Information given
__________________________________________________

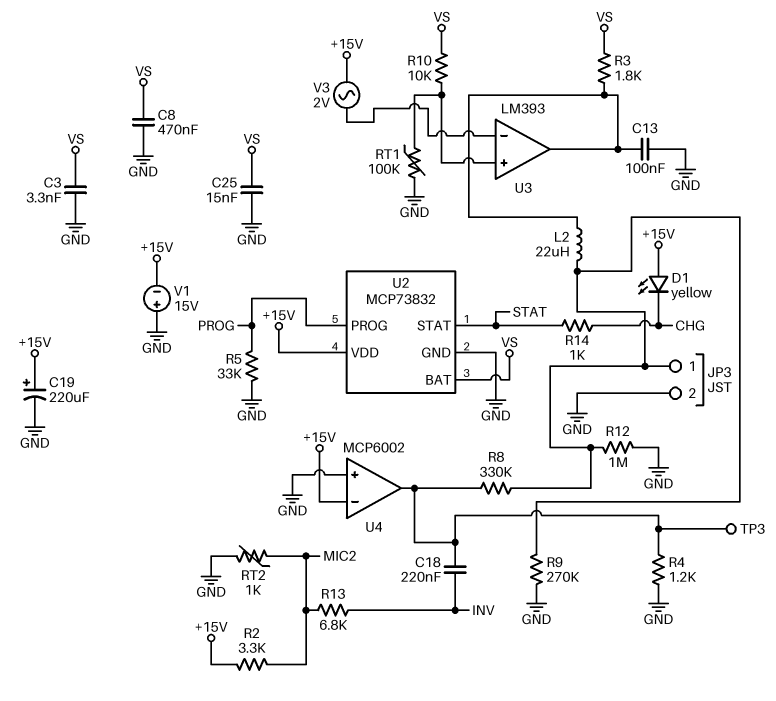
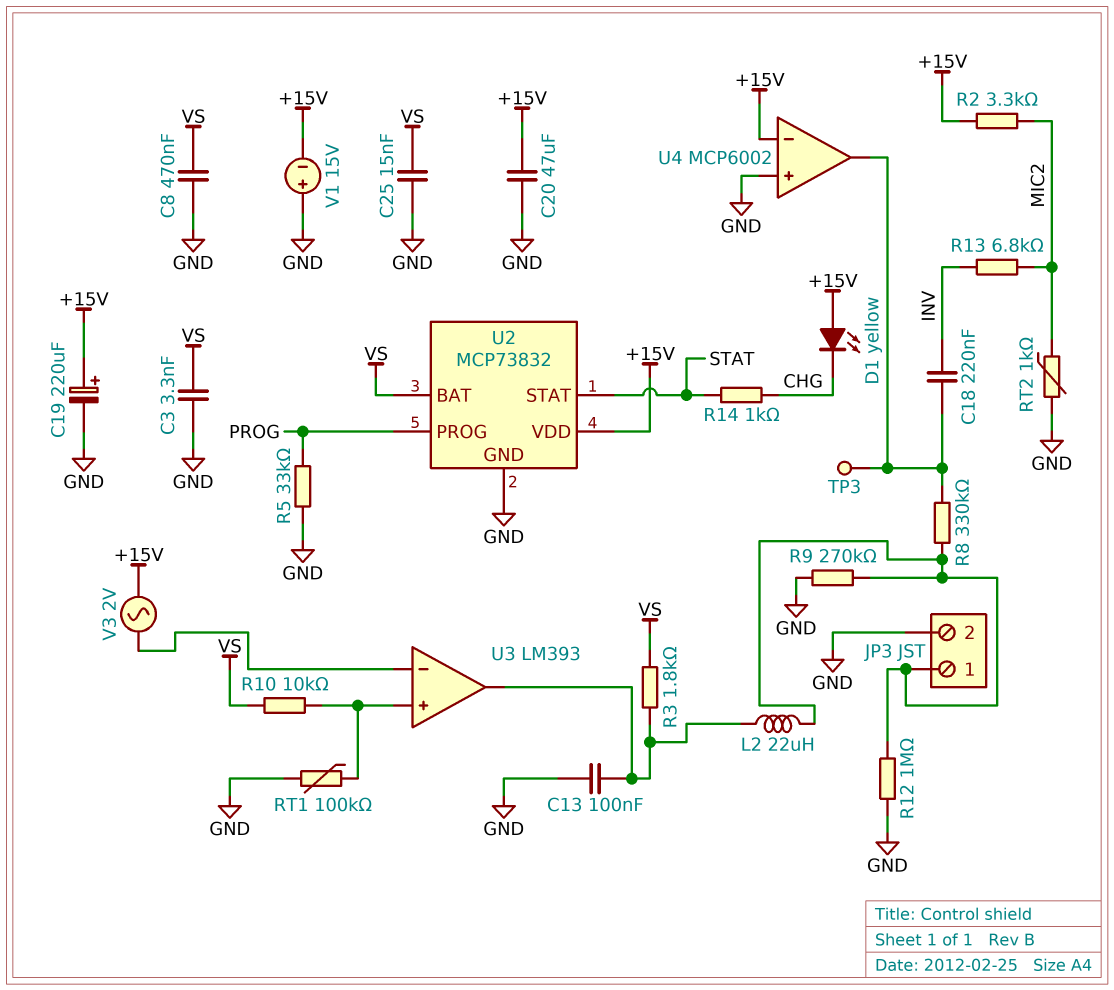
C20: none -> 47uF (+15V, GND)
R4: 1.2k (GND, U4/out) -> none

__________________________________________________

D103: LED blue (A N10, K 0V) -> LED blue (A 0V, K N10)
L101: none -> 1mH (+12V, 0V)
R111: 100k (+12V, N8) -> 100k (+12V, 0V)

__________________________________________________

Directions
Of the lines above, count those containing the word "none", and give the number by itself.

Your solution
3